- AIM OF THE EXERCISE:
I need the lines from the one holding "(489, 214) = (169, 243): yellow" to the last line of the data below repeated exactly, both included, without pictures.
[[ EXERCISE INPUTS, beginning ]]
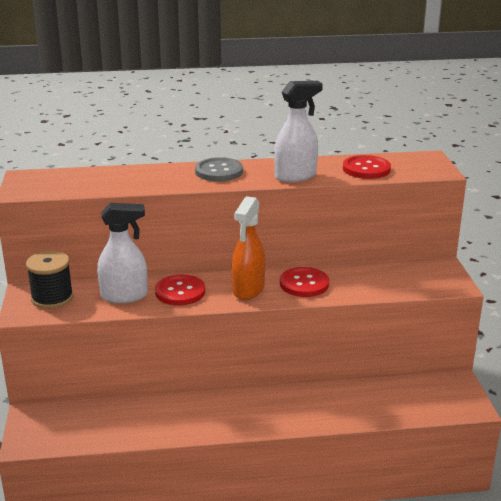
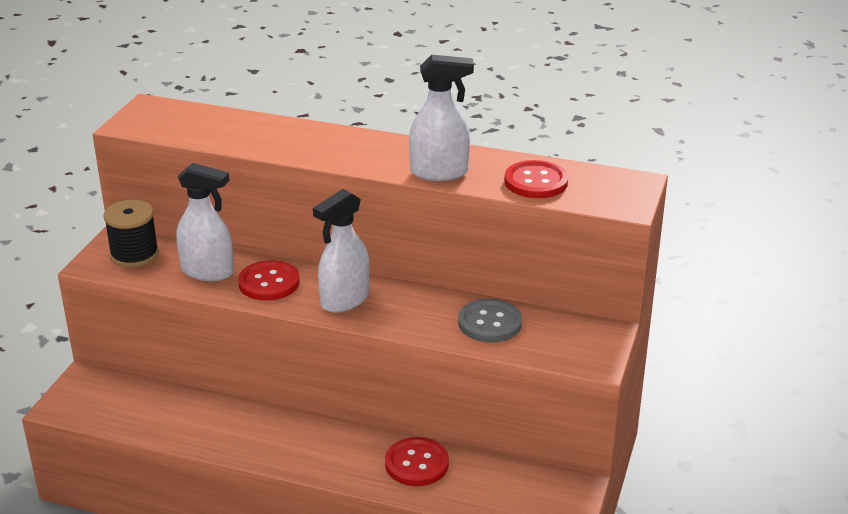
camera: 25 degrees right, 5 degrees up
(219, 171) = (358, 146): grey button -> grey button (489, 323)
(248, 289) = (344, 300): orange spray bottle -> white spray bottle
(304, 284) = (414, 310): red button -> red button (416, 464)

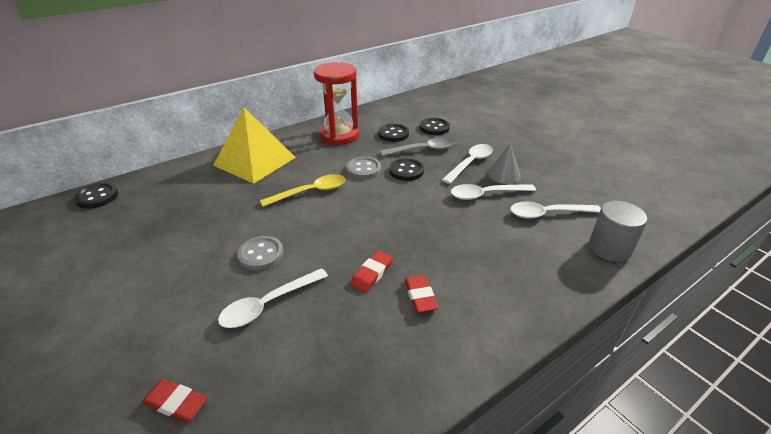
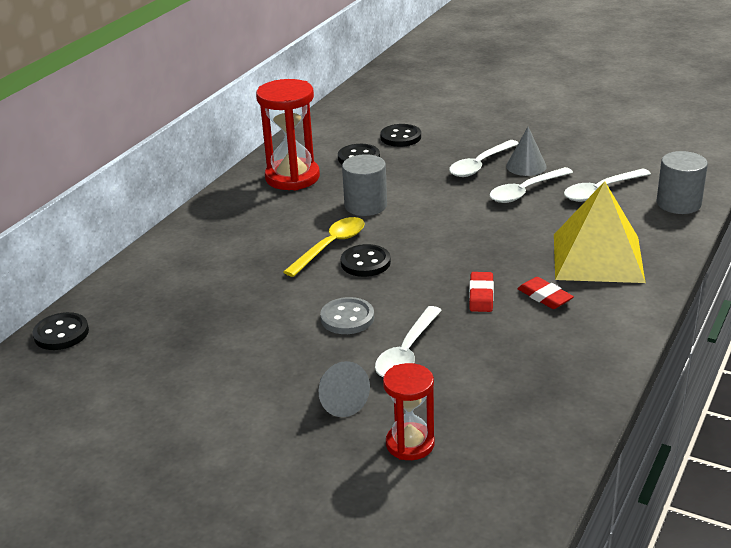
camera: 25 degrees left, 5 degrees down
(176, 403) = (410, 444): red eraser -> red hourglass
(177, 329) = (339, 401): none -> grey cone
(254, 161) = (218, 236): yellow pyramid -> yellow pyramid (597, 257)
(363, 169) = (365, 206): grey button -> grey cylinder
(406, 171) = (417, 193): black button -> black button (365, 263)
(423, 150) = (412, 166): grey spoon -> none
(470, 163) = (480, 165): white spoon -> white spoon turned 150 degrees counterclockwise

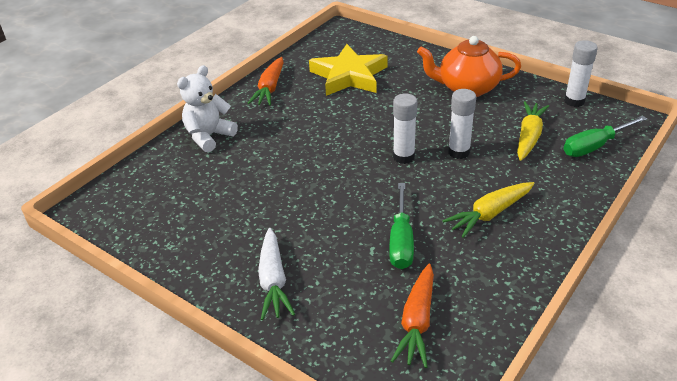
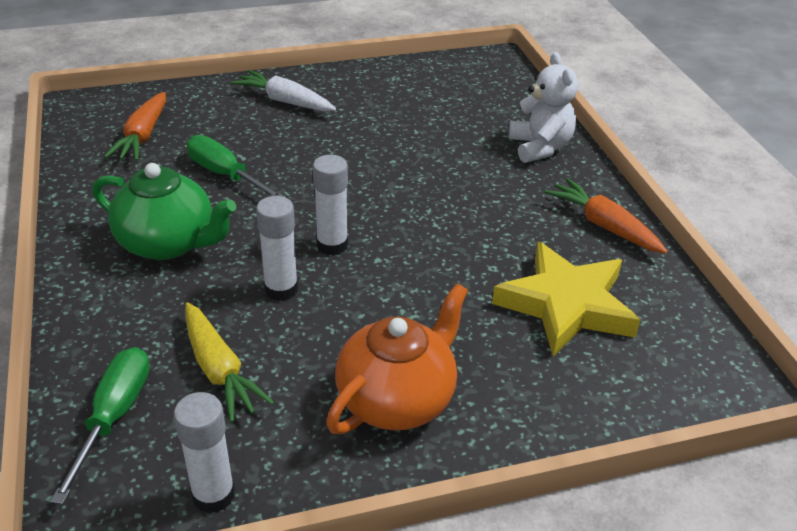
camera: 125 degrees right, 0 degrees up
(417, 322) = (142, 136): orange carrot -> orange carrot turned 135 degrees counterclockwise
(489, 214) = (169, 243): yellow carrot -> green teapot

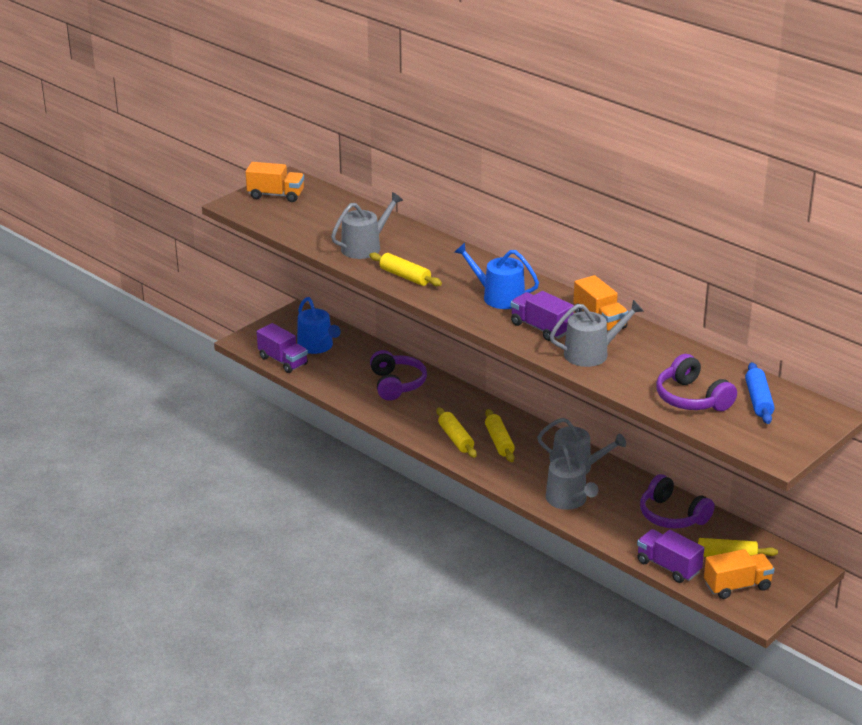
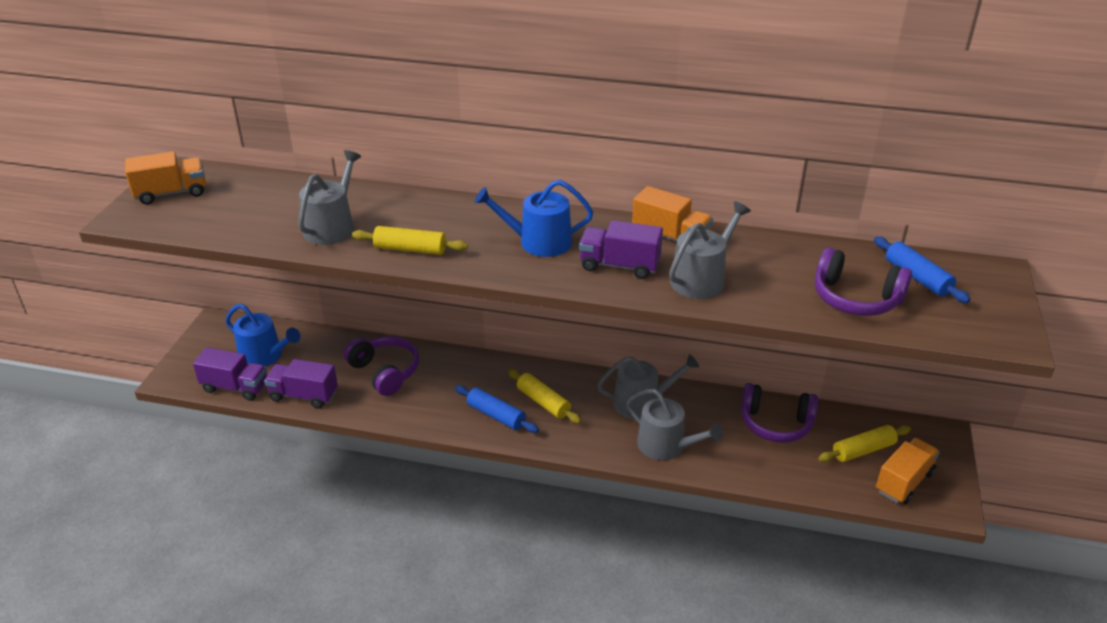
camera: 30 degrees left, 5 degrees up
(456, 439) = (496, 415): yellow rolling pin -> blue rolling pin
(668, 567) = (825, 487): purple truck -> purple truck (304, 395)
[[ EXERCISE INPUTS, end ]]
- OUTPUT BELOW:
(489, 214) = (169, 243): yellow carrot -> green teapot

camera: 30 degrees left, 5 degrees up
(456, 439) = (496, 415): yellow rolling pin -> blue rolling pin
(668, 567) = (825, 487): purple truck -> purple truck (304, 395)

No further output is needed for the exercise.